Data items

....................

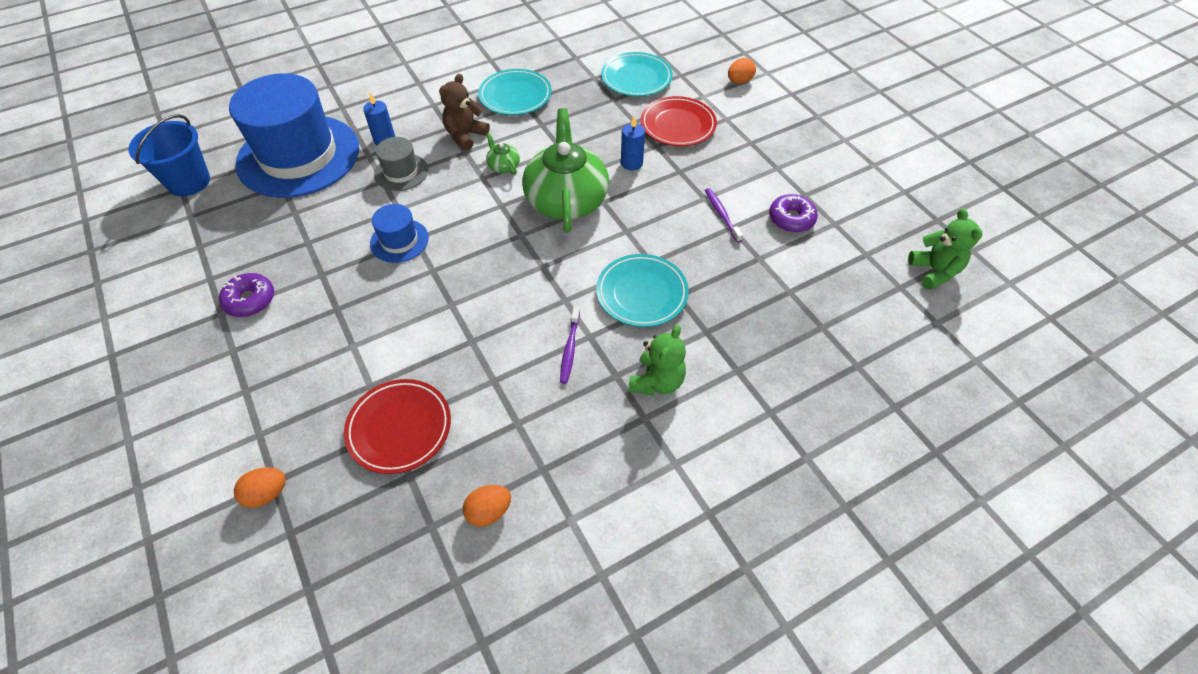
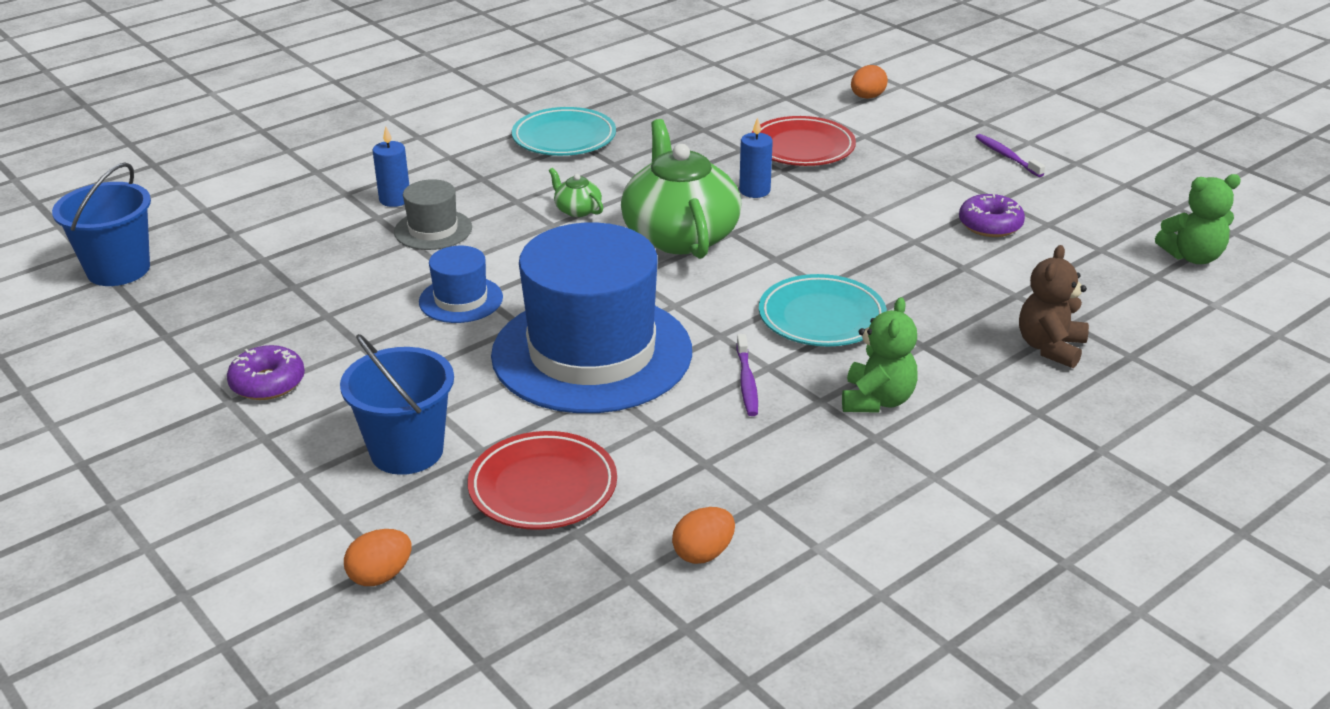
camera: 10 degrees left, 20 degrees down
(298, 156) = (274, 227): blue hat -> blue hat (592, 353)
(320, 378) = (407, 451): none -> blue bucket
(465, 136) = (510, 184): brown teddy bear -> brown teddy bear (1050, 348)
(636, 78) = (726, 106): turquoise plate -> none
(721, 214) = (897, 229): purple toothbrush -> purple toothbrush (1007, 156)
(934, 271) = (1192, 257): green teddy bear -> green teddy bear turned 105 degrees clockwise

....................

● **Your task**
The task calls for duplicating the data exactly, with no images kept.

● **Answer to the exercise**
camera: 10 degrees left, 20 degrees down
(298, 156) = (274, 227): blue hat -> blue hat (592, 353)
(320, 378) = (407, 451): none -> blue bucket
(465, 136) = (510, 184): brown teddy bear -> brown teddy bear (1050, 348)
(636, 78) = (726, 106): turquoise plate -> none
(721, 214) = (897, 229): purple toothbrush -> purple toothbrush (1007, 156)
(934, 271) = (1192, 257): green teddy bear -> green teddy bear turned 105 degrees clockwise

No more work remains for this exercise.